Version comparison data
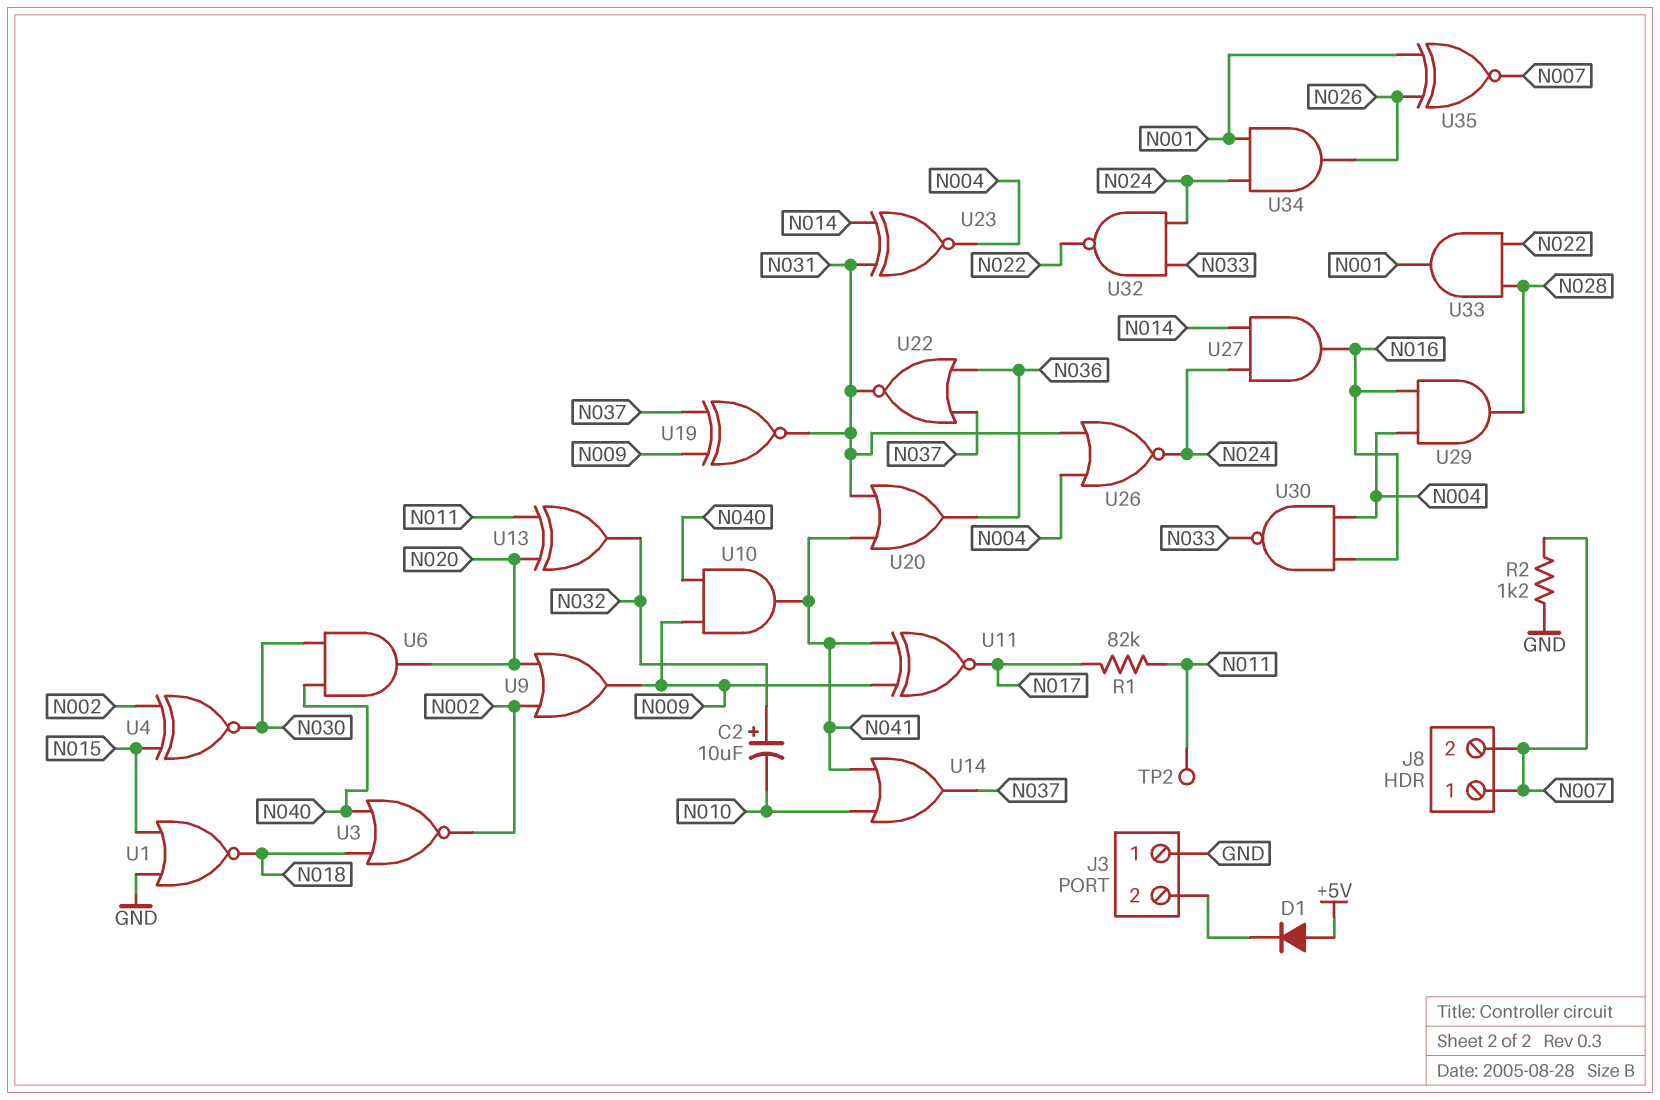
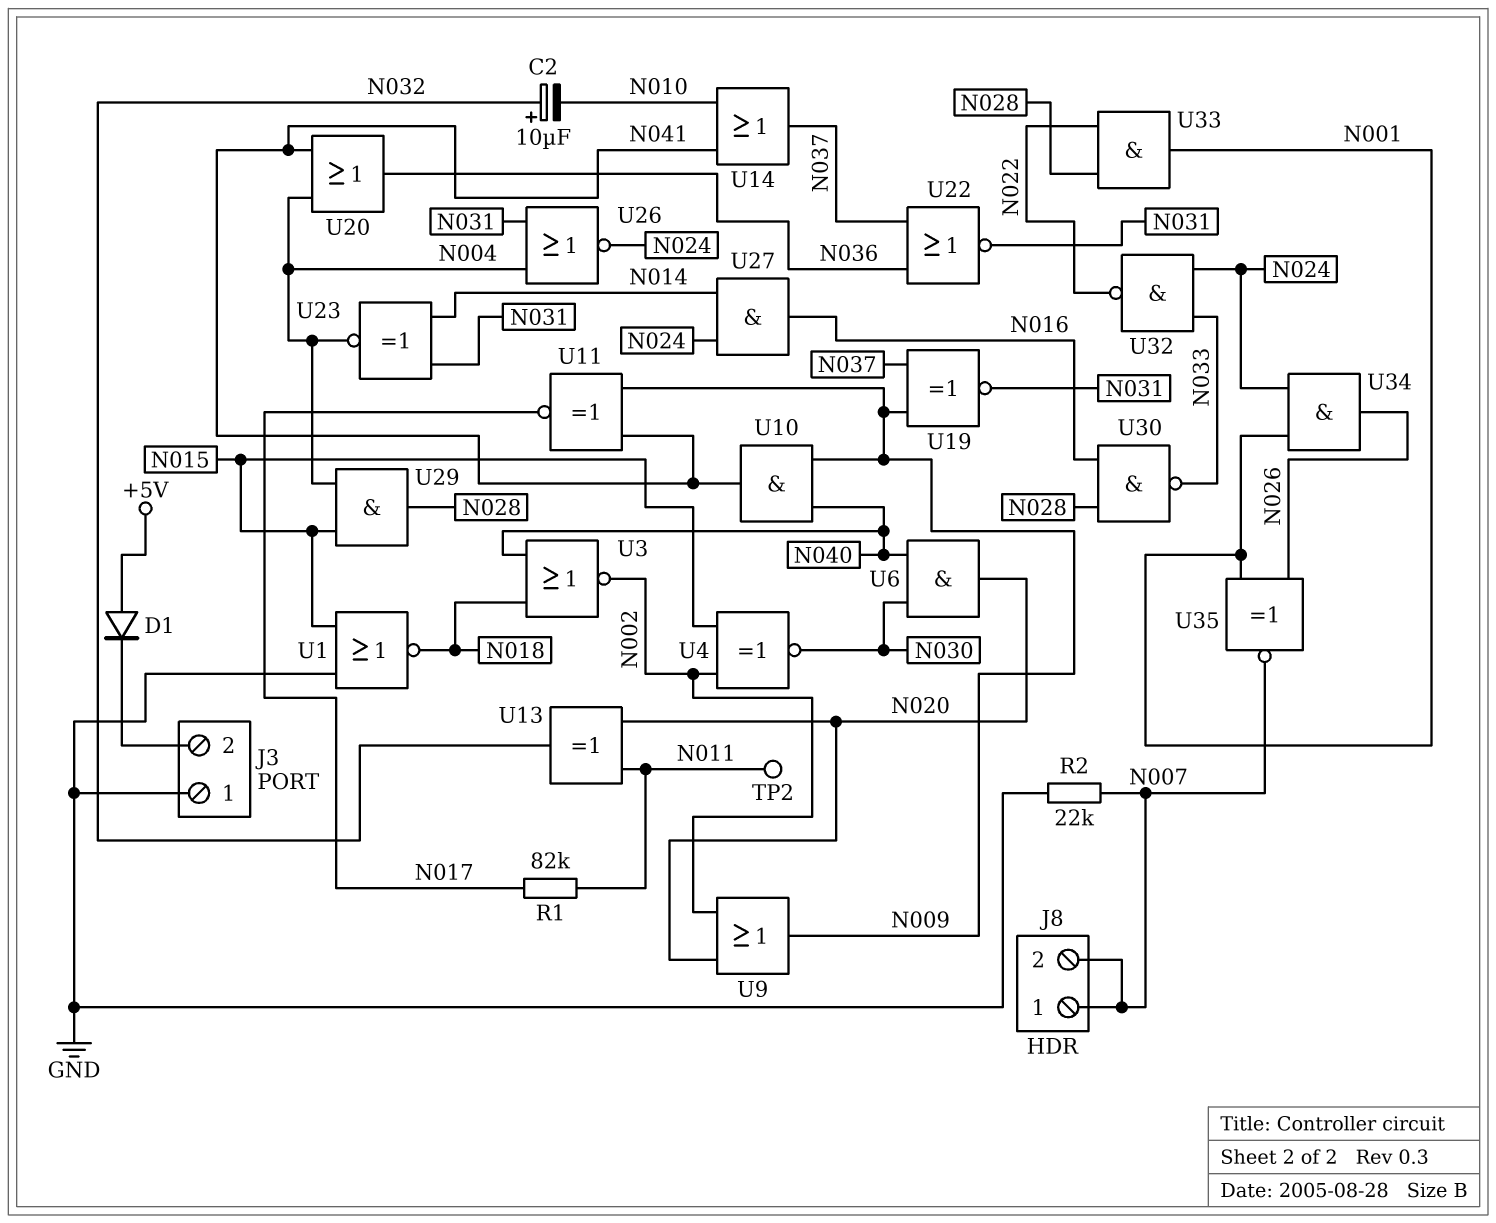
R2: 1.2k (GND, N007) -> 22k (GND, N007)
U20: OR (in N031, in N041, out N036) -> OR (in N004, in N041, out N036)
U29: AND (in N004, in N016, out N028) -> AND (in N004, in N015, out N028)
U30: NAND (in N004, in N016, out N033) -> NAND (in N016, in N028, out N033)

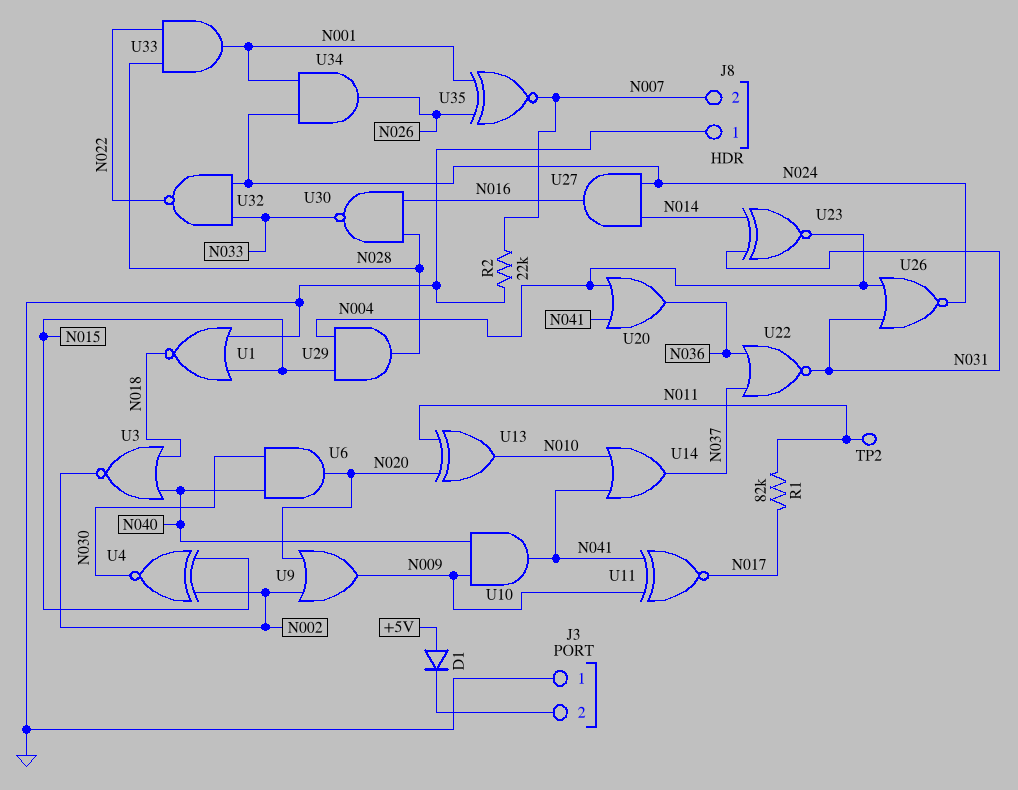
C2: 10uF (plus N032, minus N010) -> none
J8 pin 1: N007 -> GND
U13: XOR (in N011, in N020, out N032) -> XOR (in N011, in N020, out N010)
U19: XNOR (in N009, in N037, out N031) -> none

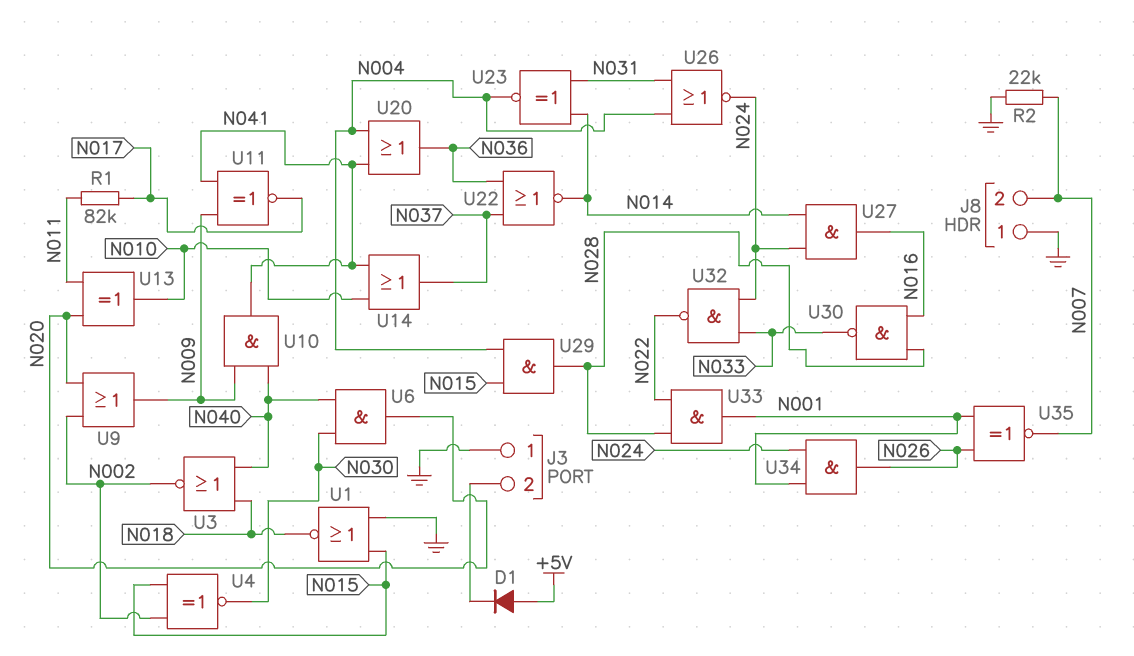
TP2: test point (N011) -> none
U22: NOR (in N036, in N037, out N031) -> NOR (in N036, in N037, out N014)

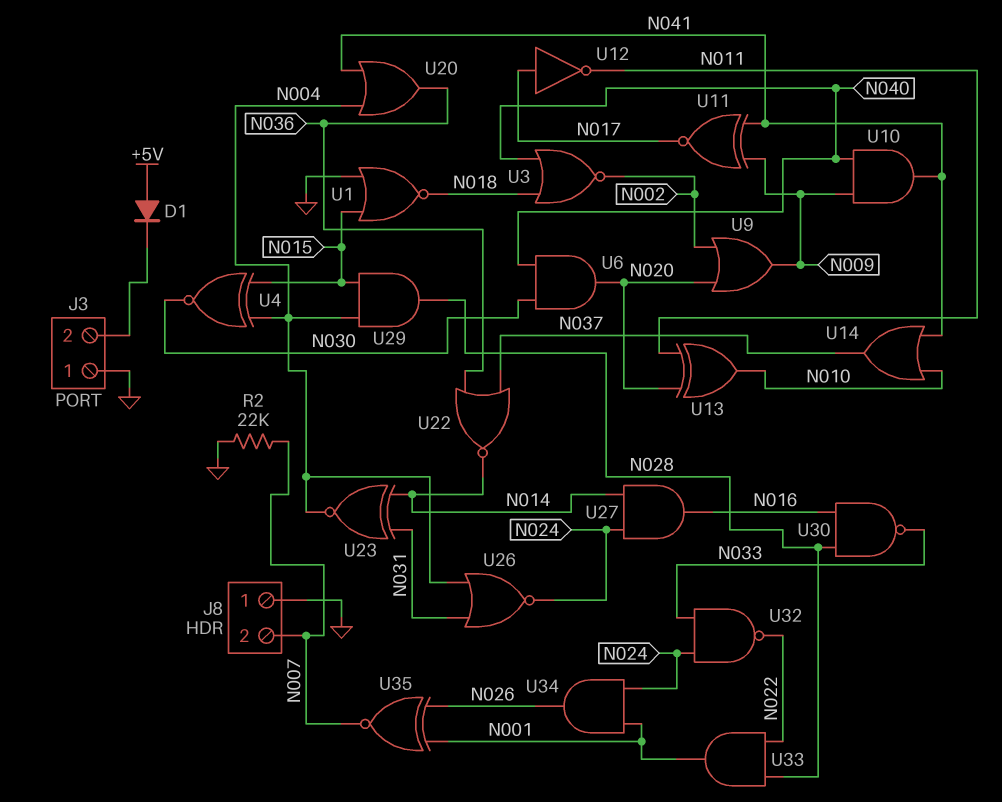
R1: 82k (N011, N017) -> none
U4: XNOR (in N002, in N015, out N030) -> XNOR (in N004, in N015, out N030)
U12: none -> NOT (in N017, out N011)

» What the exercise asks
Filter the records for lines containing the word "none" and copy each one.

» Solution
C2: 10uF (plus N032, minus N010) -> none
U19: XNOR (in N009, in N037, out N031) -> none
TP2: test point (N011) -> none
R1: 82k (N011, N017) -> none
U12: none -> NOT (in N017, out N011)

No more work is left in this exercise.